Records supplied:
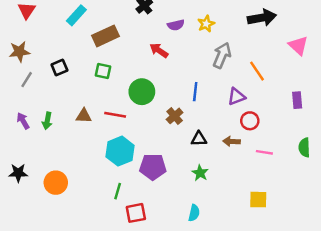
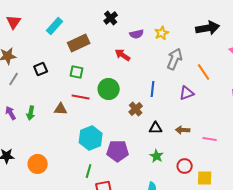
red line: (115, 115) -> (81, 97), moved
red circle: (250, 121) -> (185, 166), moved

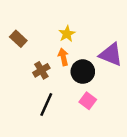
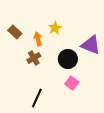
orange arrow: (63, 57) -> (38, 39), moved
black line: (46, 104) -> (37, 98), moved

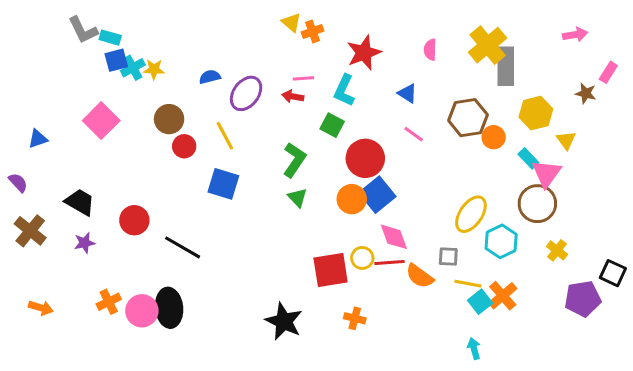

...

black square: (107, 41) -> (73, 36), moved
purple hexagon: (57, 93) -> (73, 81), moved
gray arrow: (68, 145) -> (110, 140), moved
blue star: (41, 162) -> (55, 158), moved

...

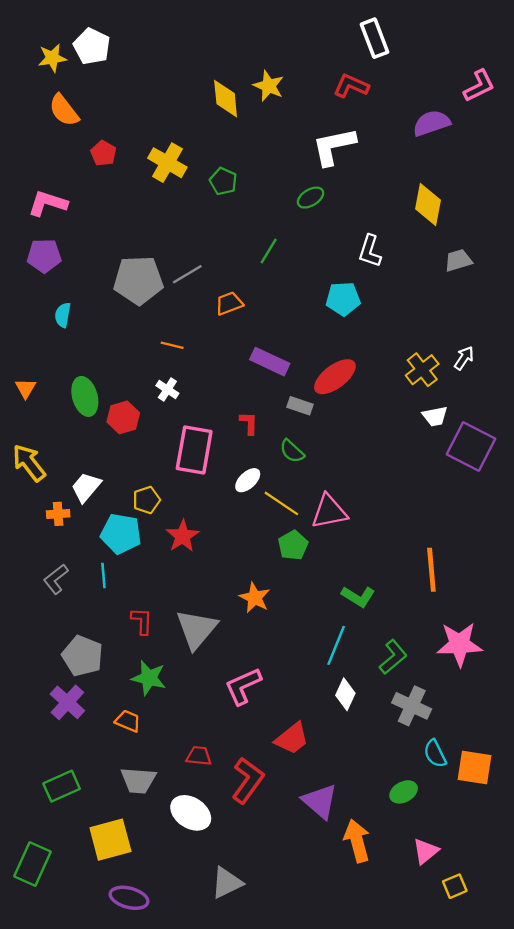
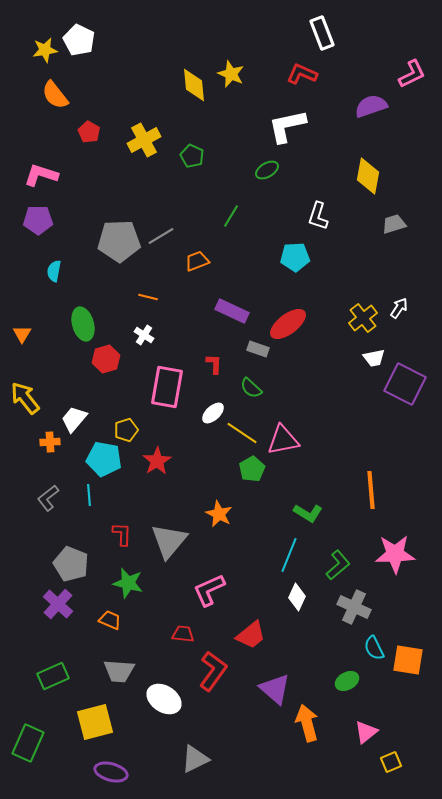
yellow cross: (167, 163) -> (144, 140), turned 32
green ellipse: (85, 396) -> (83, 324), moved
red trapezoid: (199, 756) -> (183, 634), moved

How to complete this task:
In the listing above, locate the line with "gray arrow: (68, 145) -> (110, 140), moved" and the line with "blue star: (41, 162) -> (55, 158), moved", then extract exactly those lines and every line between them, and nothing more.

The completed task:
gray arrow: (68, 145) -> (110, 140), moved
blue star: (41, 162) -> (55, 158), moved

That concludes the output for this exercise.